++++ Provided entries

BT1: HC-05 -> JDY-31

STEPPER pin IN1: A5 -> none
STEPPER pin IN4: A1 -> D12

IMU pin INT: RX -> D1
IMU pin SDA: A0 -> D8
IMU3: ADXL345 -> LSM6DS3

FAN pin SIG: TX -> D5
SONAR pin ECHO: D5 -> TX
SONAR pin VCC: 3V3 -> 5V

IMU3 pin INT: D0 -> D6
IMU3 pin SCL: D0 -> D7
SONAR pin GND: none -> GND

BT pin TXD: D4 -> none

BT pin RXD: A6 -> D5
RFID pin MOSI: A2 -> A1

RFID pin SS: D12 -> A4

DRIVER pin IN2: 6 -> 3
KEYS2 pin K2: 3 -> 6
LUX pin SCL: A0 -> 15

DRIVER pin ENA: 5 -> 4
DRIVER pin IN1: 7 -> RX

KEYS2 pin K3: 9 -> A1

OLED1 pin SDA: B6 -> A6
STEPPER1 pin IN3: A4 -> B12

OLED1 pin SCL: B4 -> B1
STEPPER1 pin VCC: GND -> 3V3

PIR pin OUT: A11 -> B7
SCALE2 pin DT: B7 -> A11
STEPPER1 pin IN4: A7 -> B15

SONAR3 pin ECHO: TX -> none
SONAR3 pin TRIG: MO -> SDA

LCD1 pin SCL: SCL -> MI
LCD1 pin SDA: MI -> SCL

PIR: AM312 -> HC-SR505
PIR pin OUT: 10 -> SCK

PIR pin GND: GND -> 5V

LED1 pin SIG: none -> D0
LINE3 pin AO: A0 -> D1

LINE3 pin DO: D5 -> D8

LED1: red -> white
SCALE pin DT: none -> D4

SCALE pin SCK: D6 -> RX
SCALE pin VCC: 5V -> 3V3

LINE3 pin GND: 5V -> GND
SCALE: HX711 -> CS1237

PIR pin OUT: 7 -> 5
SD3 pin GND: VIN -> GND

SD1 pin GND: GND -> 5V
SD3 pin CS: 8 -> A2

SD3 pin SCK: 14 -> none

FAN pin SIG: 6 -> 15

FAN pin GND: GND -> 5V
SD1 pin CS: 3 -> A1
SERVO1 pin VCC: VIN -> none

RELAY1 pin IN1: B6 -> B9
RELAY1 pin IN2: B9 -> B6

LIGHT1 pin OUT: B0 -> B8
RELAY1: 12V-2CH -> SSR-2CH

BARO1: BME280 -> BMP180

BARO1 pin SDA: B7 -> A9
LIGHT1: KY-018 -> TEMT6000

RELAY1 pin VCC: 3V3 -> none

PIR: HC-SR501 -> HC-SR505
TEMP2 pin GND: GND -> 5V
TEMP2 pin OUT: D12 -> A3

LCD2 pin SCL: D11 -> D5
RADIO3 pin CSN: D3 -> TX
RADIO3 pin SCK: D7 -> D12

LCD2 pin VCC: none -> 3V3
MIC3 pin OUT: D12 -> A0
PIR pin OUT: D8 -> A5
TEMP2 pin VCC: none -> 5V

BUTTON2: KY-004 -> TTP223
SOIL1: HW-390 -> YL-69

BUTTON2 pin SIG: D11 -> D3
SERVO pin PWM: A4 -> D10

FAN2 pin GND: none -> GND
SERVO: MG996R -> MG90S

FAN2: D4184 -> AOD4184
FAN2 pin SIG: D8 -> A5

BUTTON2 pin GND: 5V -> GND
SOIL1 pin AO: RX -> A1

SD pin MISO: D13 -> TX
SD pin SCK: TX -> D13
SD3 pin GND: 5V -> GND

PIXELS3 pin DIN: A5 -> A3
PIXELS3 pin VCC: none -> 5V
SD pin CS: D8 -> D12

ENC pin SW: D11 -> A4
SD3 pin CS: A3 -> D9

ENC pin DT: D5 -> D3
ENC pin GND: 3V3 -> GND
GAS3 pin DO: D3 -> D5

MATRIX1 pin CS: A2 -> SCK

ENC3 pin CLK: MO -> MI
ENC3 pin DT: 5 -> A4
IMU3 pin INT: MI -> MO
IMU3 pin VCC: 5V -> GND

++++++++

> Exercise instructions
When a line of the entries contains "DRIVER", it counts; say how many such lines there are, and nothing more.

> Answer space
3